- **WHAT TO DO**: Lines with "trapezoid": report how many there are in the listing below, giving the number and nothing else.

****************

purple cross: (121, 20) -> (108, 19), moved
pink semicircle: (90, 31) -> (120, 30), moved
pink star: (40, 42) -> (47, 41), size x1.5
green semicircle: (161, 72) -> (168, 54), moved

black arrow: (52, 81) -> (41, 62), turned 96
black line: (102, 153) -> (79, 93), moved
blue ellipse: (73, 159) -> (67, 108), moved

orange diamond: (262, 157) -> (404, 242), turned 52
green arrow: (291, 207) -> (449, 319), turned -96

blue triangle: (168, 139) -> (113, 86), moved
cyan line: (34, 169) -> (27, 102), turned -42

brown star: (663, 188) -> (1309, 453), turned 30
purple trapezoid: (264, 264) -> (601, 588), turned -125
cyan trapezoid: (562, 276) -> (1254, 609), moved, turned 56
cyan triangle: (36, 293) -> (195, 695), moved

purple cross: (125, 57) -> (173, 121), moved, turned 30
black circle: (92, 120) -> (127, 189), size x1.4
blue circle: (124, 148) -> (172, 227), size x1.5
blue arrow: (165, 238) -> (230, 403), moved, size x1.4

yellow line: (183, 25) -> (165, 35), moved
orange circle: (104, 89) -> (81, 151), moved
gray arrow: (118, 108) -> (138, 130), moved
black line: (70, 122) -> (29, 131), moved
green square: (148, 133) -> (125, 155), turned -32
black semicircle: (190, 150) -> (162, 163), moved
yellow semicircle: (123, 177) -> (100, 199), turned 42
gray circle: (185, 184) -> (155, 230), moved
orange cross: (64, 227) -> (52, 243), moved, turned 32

****************

- **TASK RESULT**: 2